Segment Start: Records provided

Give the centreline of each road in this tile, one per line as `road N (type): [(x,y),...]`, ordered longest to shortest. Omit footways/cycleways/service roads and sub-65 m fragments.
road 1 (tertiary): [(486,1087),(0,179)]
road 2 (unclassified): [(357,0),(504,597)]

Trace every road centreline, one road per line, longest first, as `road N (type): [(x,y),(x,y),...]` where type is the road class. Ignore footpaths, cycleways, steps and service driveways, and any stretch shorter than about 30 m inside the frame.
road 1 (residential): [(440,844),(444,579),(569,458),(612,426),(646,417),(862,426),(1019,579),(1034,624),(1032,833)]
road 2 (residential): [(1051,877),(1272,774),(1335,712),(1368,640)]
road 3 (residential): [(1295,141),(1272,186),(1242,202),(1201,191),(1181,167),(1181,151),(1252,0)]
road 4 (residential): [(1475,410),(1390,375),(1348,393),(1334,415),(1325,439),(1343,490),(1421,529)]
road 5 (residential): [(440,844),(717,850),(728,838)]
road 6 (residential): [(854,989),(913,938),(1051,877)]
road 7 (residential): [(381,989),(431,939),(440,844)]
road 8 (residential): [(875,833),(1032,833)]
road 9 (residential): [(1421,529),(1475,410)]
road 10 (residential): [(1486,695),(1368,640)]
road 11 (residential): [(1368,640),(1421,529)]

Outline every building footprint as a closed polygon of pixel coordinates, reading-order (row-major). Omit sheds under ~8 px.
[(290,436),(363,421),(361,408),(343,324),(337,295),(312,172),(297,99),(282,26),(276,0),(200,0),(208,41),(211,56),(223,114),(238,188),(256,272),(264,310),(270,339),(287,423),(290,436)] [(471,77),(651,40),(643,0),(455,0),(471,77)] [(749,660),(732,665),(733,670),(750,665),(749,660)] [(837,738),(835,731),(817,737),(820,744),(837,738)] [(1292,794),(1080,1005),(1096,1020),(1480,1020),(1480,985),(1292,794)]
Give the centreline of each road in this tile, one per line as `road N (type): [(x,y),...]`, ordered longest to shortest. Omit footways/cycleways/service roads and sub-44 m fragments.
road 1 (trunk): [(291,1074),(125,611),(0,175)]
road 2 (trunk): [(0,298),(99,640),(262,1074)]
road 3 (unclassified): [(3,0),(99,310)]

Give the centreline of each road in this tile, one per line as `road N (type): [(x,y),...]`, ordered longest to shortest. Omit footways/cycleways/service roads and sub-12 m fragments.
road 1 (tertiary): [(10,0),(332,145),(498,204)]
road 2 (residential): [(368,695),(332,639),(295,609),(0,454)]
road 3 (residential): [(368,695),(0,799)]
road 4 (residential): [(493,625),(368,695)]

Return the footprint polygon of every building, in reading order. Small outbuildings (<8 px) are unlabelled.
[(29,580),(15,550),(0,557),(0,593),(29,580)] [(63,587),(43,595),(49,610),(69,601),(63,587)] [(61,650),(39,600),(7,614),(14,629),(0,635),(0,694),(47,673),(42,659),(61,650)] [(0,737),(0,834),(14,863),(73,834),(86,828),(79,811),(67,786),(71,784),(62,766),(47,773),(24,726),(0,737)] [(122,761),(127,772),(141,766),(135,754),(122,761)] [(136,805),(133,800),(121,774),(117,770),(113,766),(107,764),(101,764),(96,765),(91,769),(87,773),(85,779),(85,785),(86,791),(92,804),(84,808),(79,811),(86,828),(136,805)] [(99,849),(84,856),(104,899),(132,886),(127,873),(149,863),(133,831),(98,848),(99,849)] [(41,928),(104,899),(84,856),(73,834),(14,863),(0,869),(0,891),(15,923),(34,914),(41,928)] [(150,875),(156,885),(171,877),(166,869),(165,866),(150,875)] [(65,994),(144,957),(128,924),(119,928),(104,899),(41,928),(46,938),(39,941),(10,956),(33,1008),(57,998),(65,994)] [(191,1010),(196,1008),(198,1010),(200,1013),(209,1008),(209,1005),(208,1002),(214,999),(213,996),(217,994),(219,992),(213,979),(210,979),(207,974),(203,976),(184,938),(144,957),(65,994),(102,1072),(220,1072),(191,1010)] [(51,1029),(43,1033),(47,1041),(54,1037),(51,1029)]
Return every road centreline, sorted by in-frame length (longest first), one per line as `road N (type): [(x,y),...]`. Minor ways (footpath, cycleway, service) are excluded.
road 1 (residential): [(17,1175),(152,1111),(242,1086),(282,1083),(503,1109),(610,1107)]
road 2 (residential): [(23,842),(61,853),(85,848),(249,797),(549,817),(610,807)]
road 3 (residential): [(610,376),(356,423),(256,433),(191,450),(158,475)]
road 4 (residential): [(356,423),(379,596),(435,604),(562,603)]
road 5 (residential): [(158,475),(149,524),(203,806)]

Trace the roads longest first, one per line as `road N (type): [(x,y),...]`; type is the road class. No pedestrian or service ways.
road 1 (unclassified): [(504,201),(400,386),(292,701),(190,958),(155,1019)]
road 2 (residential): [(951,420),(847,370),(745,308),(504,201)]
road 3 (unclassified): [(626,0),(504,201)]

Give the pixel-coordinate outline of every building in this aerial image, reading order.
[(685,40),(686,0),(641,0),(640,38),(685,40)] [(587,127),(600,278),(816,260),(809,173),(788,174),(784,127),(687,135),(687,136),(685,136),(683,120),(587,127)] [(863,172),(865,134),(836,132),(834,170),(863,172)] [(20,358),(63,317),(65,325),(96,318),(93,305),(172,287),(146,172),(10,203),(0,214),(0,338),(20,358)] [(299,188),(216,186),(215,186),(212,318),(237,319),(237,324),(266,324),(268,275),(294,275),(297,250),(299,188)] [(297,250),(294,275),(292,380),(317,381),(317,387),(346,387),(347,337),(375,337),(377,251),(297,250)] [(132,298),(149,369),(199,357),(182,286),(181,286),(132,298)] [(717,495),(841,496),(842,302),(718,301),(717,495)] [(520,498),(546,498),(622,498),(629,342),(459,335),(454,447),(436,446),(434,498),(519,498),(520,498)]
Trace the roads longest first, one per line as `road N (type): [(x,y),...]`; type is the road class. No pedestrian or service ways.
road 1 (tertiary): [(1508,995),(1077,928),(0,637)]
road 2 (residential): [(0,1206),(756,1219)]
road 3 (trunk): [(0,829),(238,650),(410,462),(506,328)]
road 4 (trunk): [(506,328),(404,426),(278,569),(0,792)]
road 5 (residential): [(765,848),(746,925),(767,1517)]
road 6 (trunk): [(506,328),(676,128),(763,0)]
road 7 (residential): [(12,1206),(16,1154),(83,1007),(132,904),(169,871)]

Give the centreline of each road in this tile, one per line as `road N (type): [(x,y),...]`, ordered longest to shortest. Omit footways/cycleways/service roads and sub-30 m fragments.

Segment End: Records provided

**What you will do**: Transcribe the data above so that every line matches exactly.

**Task solution**:
Give the centreline of each road in this tile, one per line as `road N (type): [(x,y),...]`, ordered longest to shortest. Omit footways/cycleways/service roads and sub-65 m fragments.
road 1 (tertiary): [(486,1087),(0,179)]
road 2 (unclassified): [(357,0),(504,597)]

Trace every road centreline, one road per line, longest first, as `road N (type): [(x,y),(x,y),...]` where type is the road class. Ignore footpaths, cycleways, steps and service driveways, and any stretch shorter than about 30 m inside the frame.
road 1 (residential): [(440,844),(444,579),(569,458),(612,426),(646,417),(862,426),(1019,579),(1034,624),(1032,833)]
road 2 (residential): [(1051,877),(1272,774),(1335,712),(1368,640)]
road 3 (residential): [(1295,141),(1272,186),(1242,202),(1201,191),(1181,167),(1181,151),(1252,0)]
road 4 (residential): [(1475,410),(1390,375),(1348,393),(1334,415),(1325,439),(1343,490),(1421,529)]
road 5 (residential): [(440,844),(717,850),(728,838)]
road 6 (residential): [(854,989),(913,938),(1051,877)]
road 7 (residential): [(381,989),(431,939),(440,844)]
road 8 (residential): [(875,833),(1032,833)]
road 9 (residential): [(1421,529),(1475,410)]
road 10 (residential): [(1486,695),(1368,640)]
road 11 (residential): [(1368,640),(1421,529)]

Outline every building footprint as a closed polygon of pixel coordinates, reading-order (row-major). Omit sheds under ~8 px.
[(290,436),(363,421),(361,408),(343,324),(337,295),(312,172),(297,99),(282,26),(276,0),(200,0),(208,41),(211,56),(223,114),(238,188),(256,272),(264,310),(270,339),(287,423),(290,436)] [(471,77),(651,40),(643,0),(455,0),(471,77)] [(749,660),(732,665),(733,670),(750,665),(749,660)] [(837,738),(835,731),(817,737),(820,744),(837,738)] [(1292,794),(1080,1005),(1096,1020),(1480,1020),(1480,985),(1292,794)]
Give the centreline of each road in this tile, one per line as `road N (type): [(x,y),...]`, ordered longest to shortest. Omit footways/cycleways/service roads and sub-44 m fragments.
road 1 (trunk): [(291,1074),(125,611),(0,175)]
road 2 (trunk): [(0,298),(99,640),(262,1074)]
road 3 (unclassified): [(3,0),(99,310)]

Give the centreline of each road in this tile, one per line as `road N (type): [(x,y),...]`, ordered longest to shortest. Omit footways/cycleways/service roads and sub-12 m fragments.
road 1 (tertiary): [(10,0),(332,145),(498,204)]
road 2 (residential): [(368,695),(332,639),(295,609),(0,454)]
road 3 (residential): [(368,695),(0,799)]
road 4 (residential): [(493,625),(368,695)]

Return the footprint polygon of every building, in reading order. Small outbuildings (<8 px) are unlabelled.
[(29,580),(15,550),(0,557),(0,593),(29,580)] [(63,587),(43,595),(49,610),(69,601),(63,587)] [(61,650),(39,600),(7,614),(14,629),(0,635),(0,694),(47,673),(42,659),(61,650)] [(0,737),(0,834),(14,863),(73,834),(86,828),(79,811),(67,786),(71,784),(62,766),(47,773),(24,726),(0,737)] [(122,761),(127,772),(141,766),(135,754),(122,761)] [(136,805),(133,800),(121,774),(117,770),(113,766),(107,764),(101,764),(96,765),(91,769),(87,773),(85,779),(85,785),(86,791),(92,804),(84,808),(79,811),(86,828),(136,805)] [(99,849),(84,856),(104,899),(132,886),(127,873),(149,863),(133,831),(98,848),(99,849)] [(41,928),(104,899),(84,856),(73,834),(14,863),(0,869),(0,891),(15,923),(34,914),(41,928)] [(150,875),(156,885),(171,877),(166,869),(165,866),(150,875)] [(65,994),(144,957),(128,924),(119,928),(104,899),(41,928),(46,938),(39,941),(10,956),(33,1008),(57,998),(65,994)] [(191,1010),(196,1008),(198,1010),(200,1013),(209,1008),(209,1005),(208,1002),(214,999),(213,996),(217,994),(219,992),(213,979),(210,979),(207,974),(203,976),(184,938),(144,957),(65,994),(102,1072),(220,1072),(191,1010)] [(51,1029),(43,1033),(47,1041),(54,1037),(51,1029)]
Return every road centreline, sorted by in-frame length (longest first), one per line as `road N (type): [(x,y),...]`. Minor ways (footpath, cycleway, service) are excluded.
road 1 (residential): [(17,1175),(152,1111),(242,1086),(282,1083),(503,1109),(610,1107)]
road 2 (residential): [(23,842),(61,853),(85,848),(249,797),(549,817),(610,807)]
road 3 (residential): [(610,376),(356,423),(256,433),(191,450),(158,475)]
road 4 (residential): [(356,423),(379,596),(435,604),(562,603)]
road 5 (residential): [(158,475),(149,524),(203,806)]

Trace the roads longest first, one per line as `road N (type): [(x,y),...]`; type is the road class. No pedestrian or service ways.
road 1 (unclassified): [(504,201),(400,386),(292,701),(190,958),(155,1019)]
road 2 (residential): [(951,420),(847,370),(745,308),(504,201)]
road 3 (unclassified): [(626,0),(504,201)]

Give the pixel-coordinate outline of every building in this aerial image, reading order.
[(685,40),(686,0),(641,0),(640,38),(685,40)] [(587,127),(600,278),(816,260),(809,173),(788,174),(784,127),(687,135),(687,136),(685,136),(683,120),(587,127)] [(863,172),(865,134),(836,132),(834,170),(863,172)] [(20,358),(63,317),(65,325),(96,318),(93,305),(172,287),(146,172),(10,203),(0,214),(0,338),(20,358)] [(299,188),(216,186),(215,186),(212,318),(237,319),(237,324),(266,324),(268,275),(294,275),(297,250),(299,188)] [(297,250),(294,275),(292,380),(317,381),(317,387),(346,387),(347,337),(375,337),(377,251),(297,250)] [(132,298),(149,369),(199,357),(182,286),(181,286),(132,298)] [(717,495),(841,496),(842,302),(718,301),(717,495)] [(520,498),(546,498),(622,498),(629,342),(459,335),(454,447),(436,446),(434,498),(519,498),(520,498)]
Trace the roads longest first, one per line as `road N (type): [(x,y),...]`; type is the road class. No pedestrian or service ways.
road 1 (tertiary): [(1508,995),(1077,928),(0,637)]
road 2 (residential): [(0,1206),(756,1219)]
road 3 (trunk): [(0,829),(238,650),(410,462),(506,328)]
road 4 (trunk): [(506,328),(404,426),(278,569),(0,792)]
road 5 (residential): [(765,848),(746,925),(767,1517)]
road 6 (trunk): [(506,328),(676,128),(763,0)]
road 7 (residential): [(12,1206),(16,1154),(83,1007),(132,904),(169,871)]

Give the centreline of each road in this tile, one per line as `road N (type): [(x,y),...]`, ordered longest to shortest. Omit footways/cycleways/service roads and sub-30 m fragments.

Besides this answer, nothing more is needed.